━━━ DATA SECTION ━━━
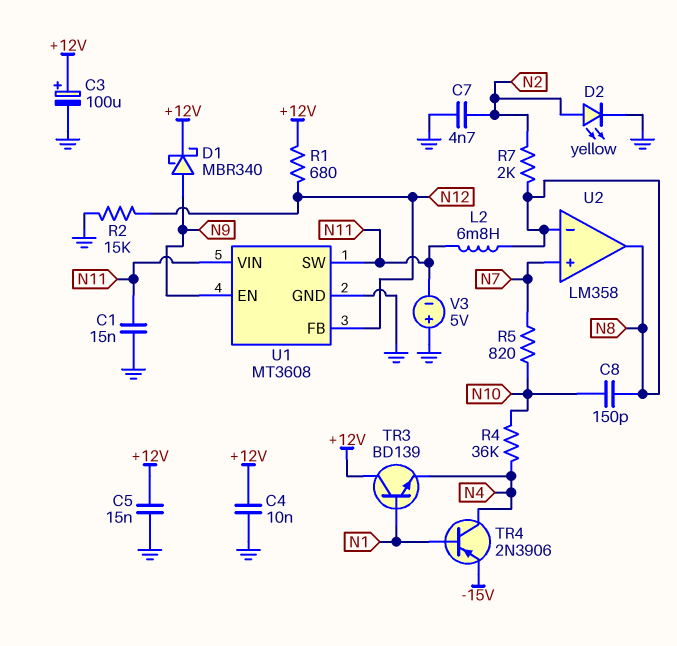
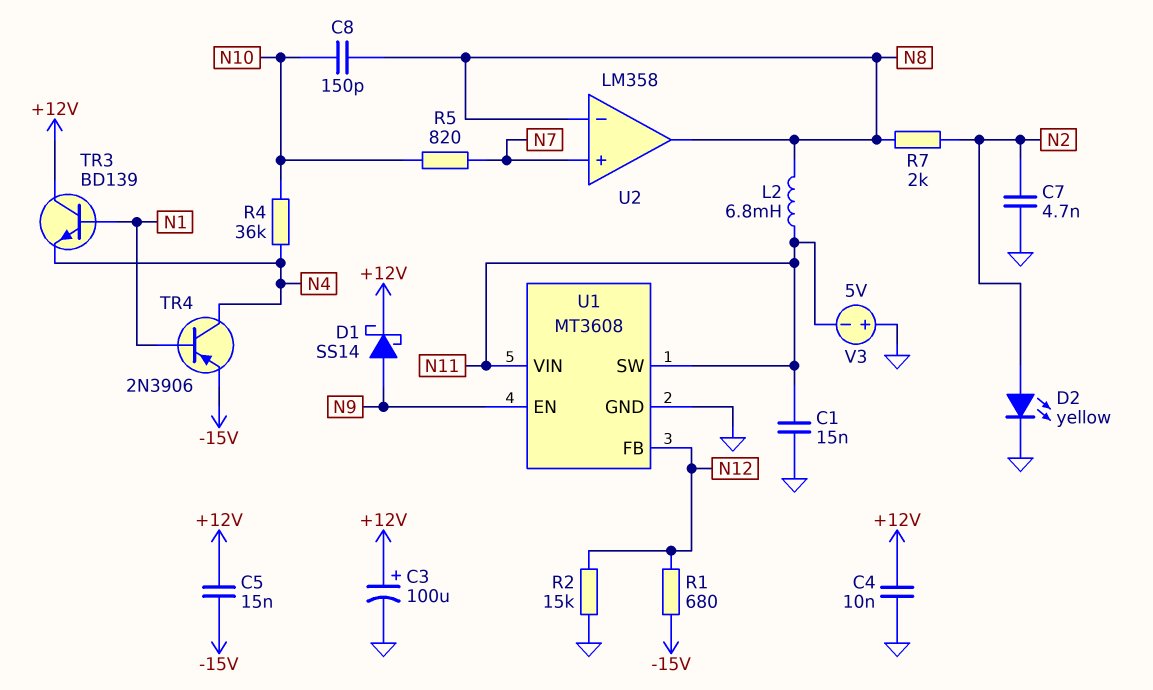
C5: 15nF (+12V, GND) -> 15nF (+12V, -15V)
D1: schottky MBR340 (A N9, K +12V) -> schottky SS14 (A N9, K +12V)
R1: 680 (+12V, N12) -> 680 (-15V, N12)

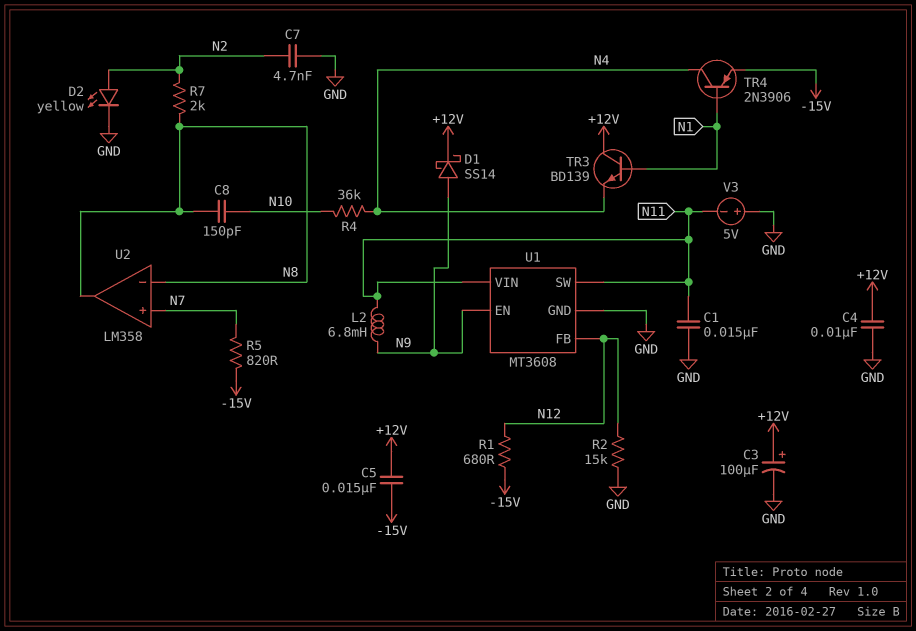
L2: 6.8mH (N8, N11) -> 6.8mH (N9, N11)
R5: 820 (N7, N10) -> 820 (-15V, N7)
━━━
━━━ DATA SECTION ━━━
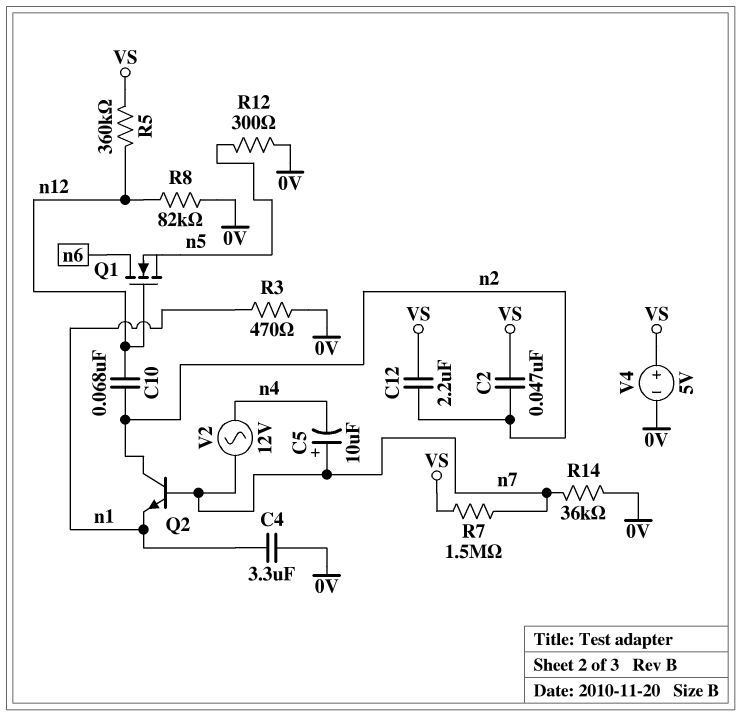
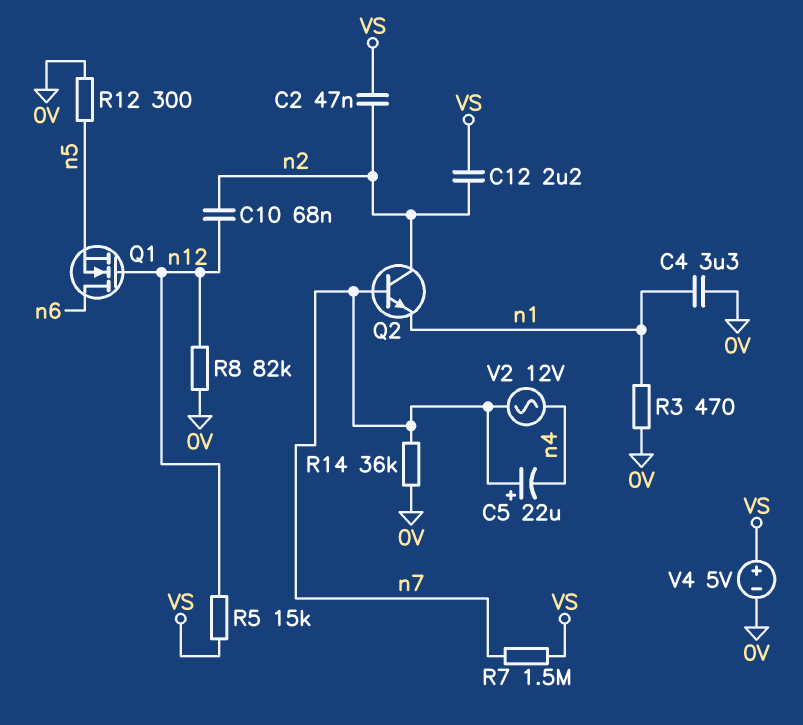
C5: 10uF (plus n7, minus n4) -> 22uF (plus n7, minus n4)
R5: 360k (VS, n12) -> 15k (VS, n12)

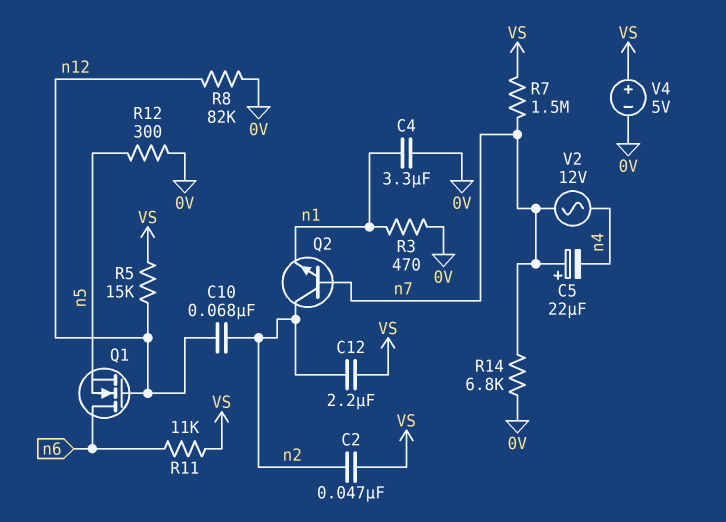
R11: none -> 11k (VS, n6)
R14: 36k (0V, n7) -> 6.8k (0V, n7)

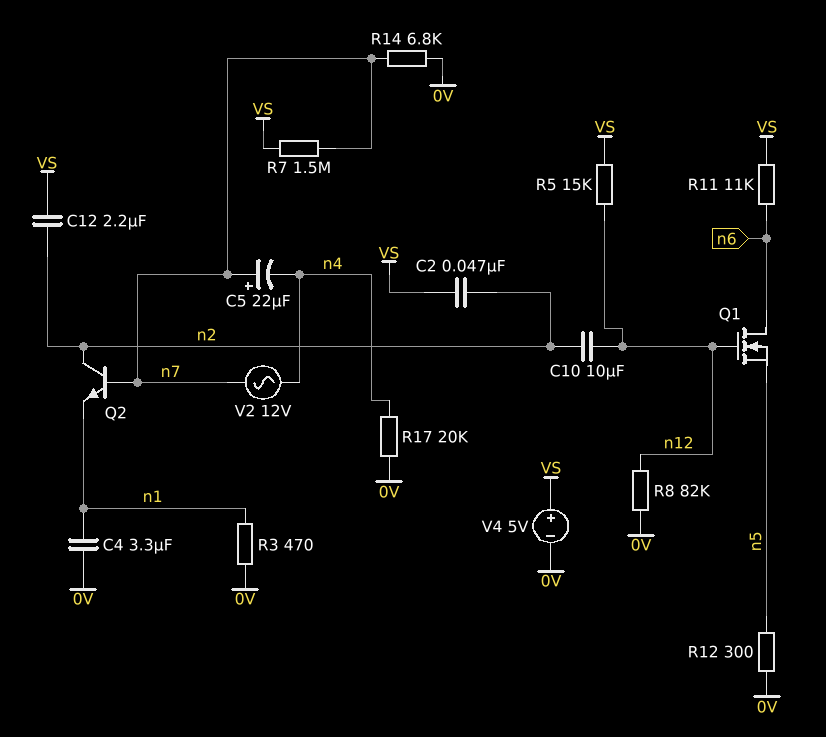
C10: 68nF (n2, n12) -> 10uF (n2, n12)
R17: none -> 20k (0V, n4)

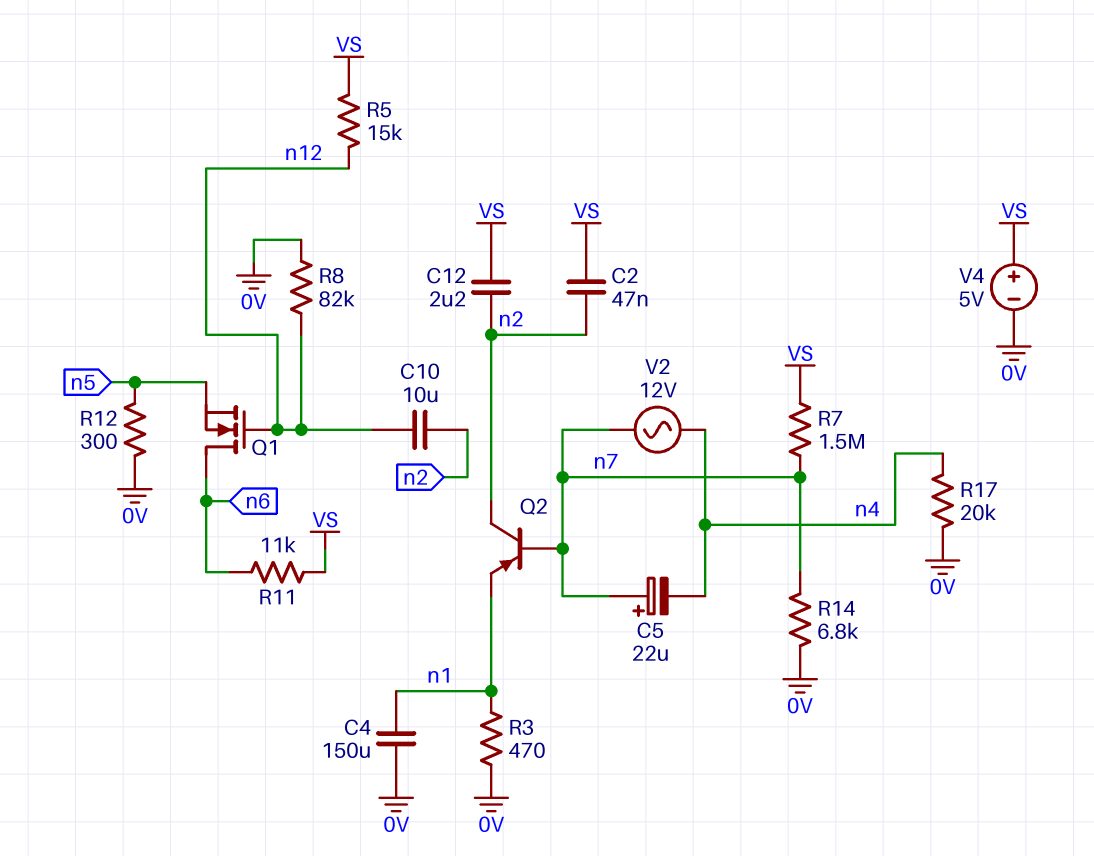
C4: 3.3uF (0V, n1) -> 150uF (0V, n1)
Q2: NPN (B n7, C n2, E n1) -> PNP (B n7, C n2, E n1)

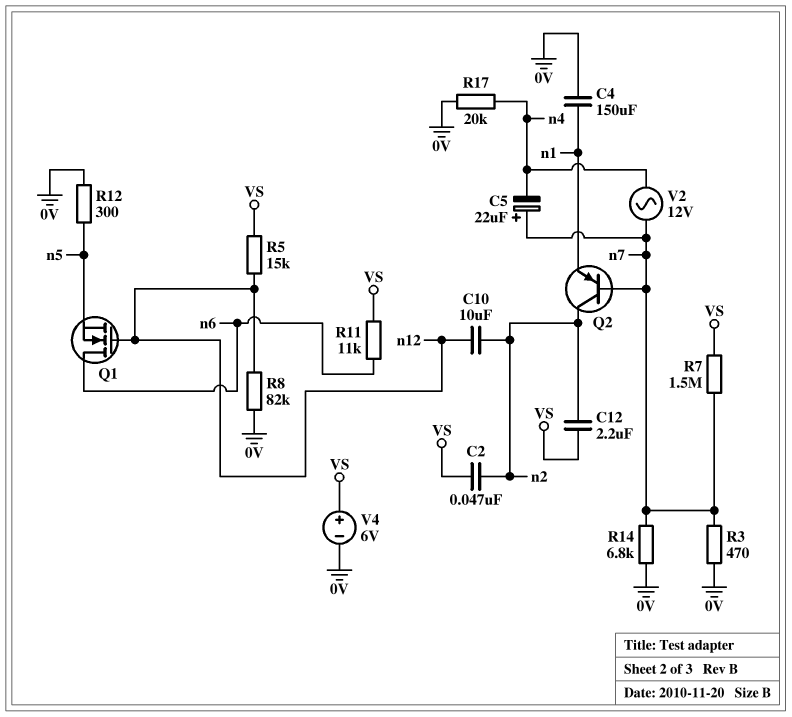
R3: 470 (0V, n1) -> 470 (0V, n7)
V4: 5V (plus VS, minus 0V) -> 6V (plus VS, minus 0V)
━━━
## EXERCISE:
Starting at the line above that holds "C4: 3.3uF (0V, n1) -> 150uF (0V, n1)", return each line up to and including the one that holds "V4: 5V (plus", exactly as written, minus any pictures.

## OUTPUT OF THE TASK:
C4: 3.3uF (0V, n1) -> 150uF (0V, n1)
Q2: NPN (B n7, C n2, E n1) -> PNP (B n7, C n2, E n1)

R3: 470 (0V, n1) -> 470 (0V, n7)
V4: 5V (plus VS, minus 0V) -> 6V (plus VS, minus 0V)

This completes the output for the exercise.